SUPPLIED RECORDS:
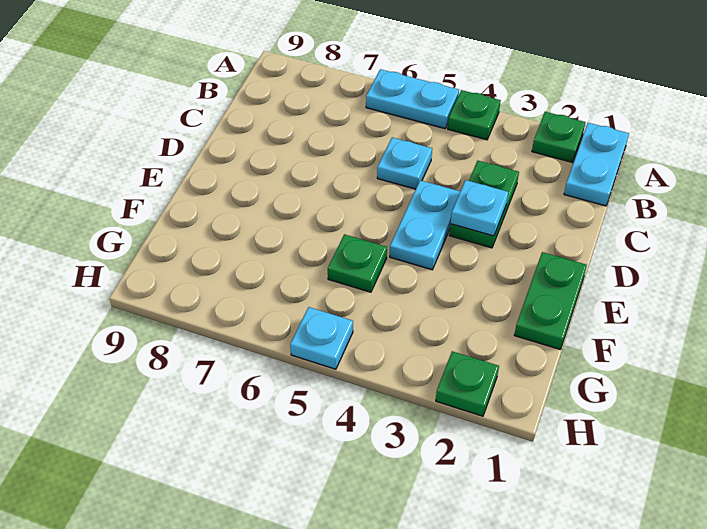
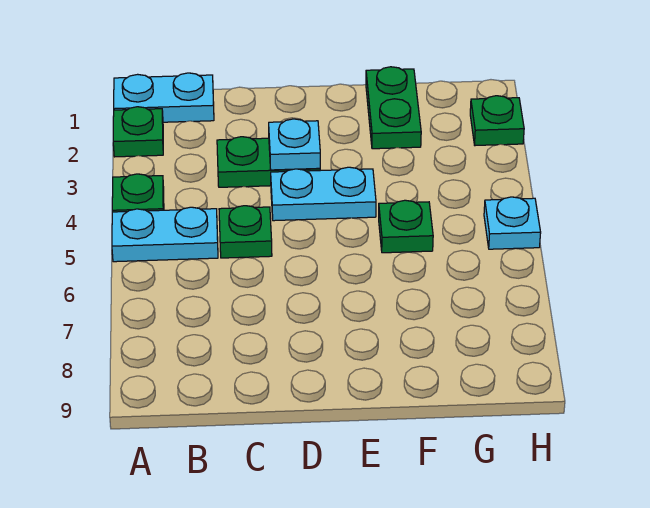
cyan plate A5:A6 level 1 -> cyan plate A5:B5 level 1
cyan plate C5 level 1 -> green plate C5 level 1
green plate E1:F1 level 1 -> green plate F1:F2 level 1

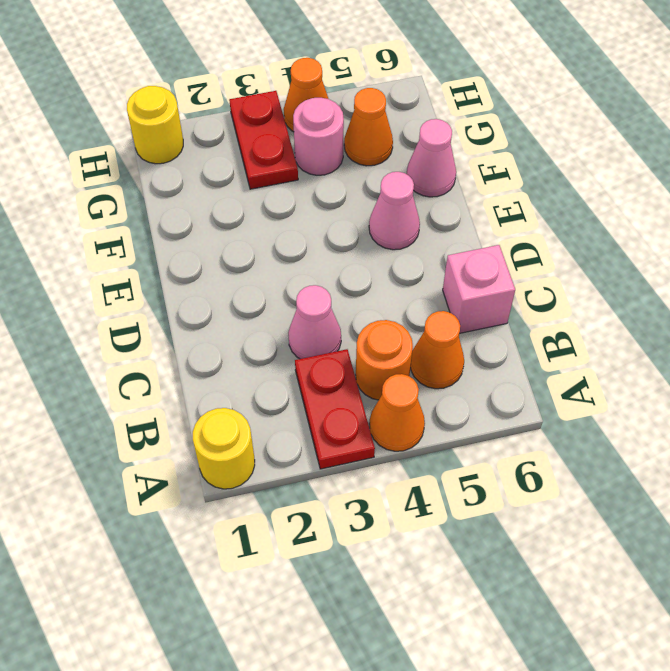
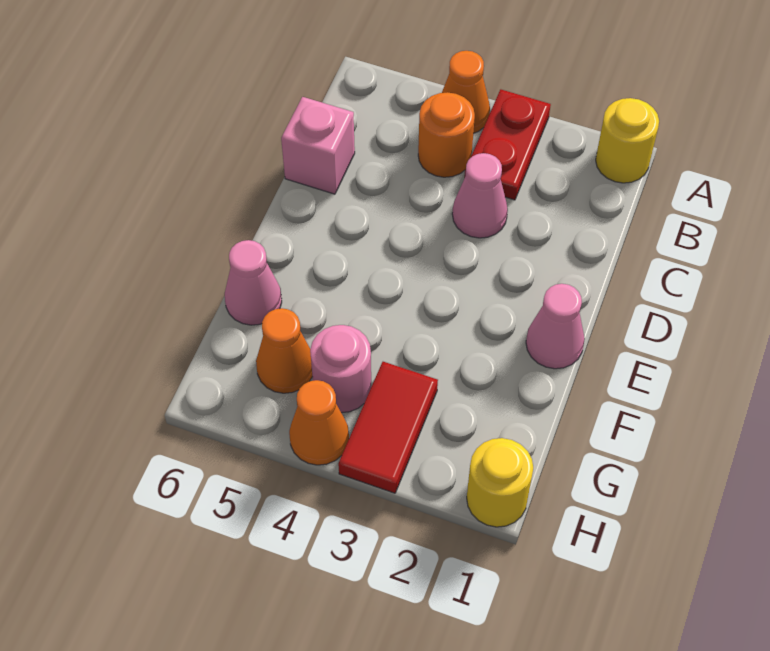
orange cone B5 level 1 -> none
pink cone E5 level 1 -> pink cone E1 level 1
red plate G3:H3 level 1 -> red tile G3:H3 level 1

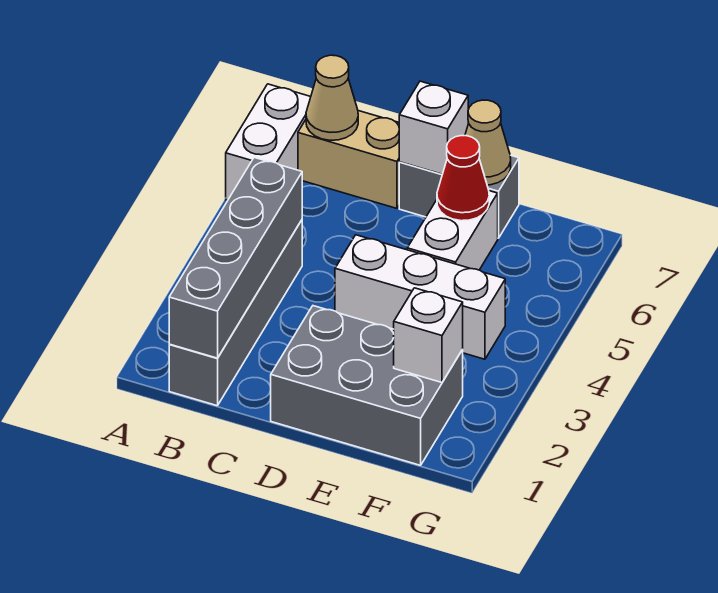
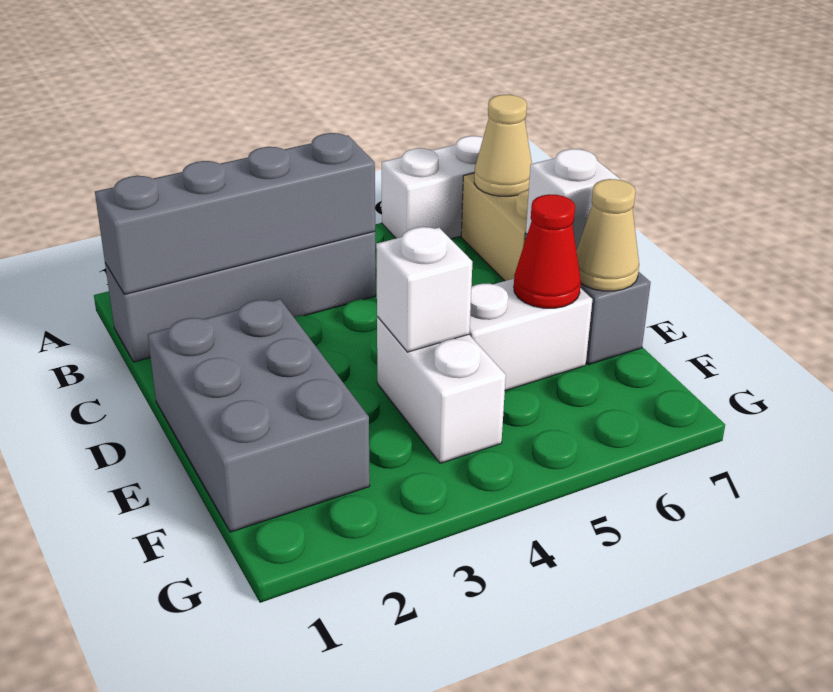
white brick D4:F4 level 1 -> white brick E4:F4 level 1
white brick F2 level 2 -> white brick E4 level 2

THE PROBLEM:
Every line from the one containing "white brick D4:F4" through the last line of the entries should be output exactly; nothing else belongs in the reply.

WRITTEN REPLY:
white brick D4:F4 level 1 -> white brick E4:F4 level 1
white brick F2 level 2 -> white brick E4 level 2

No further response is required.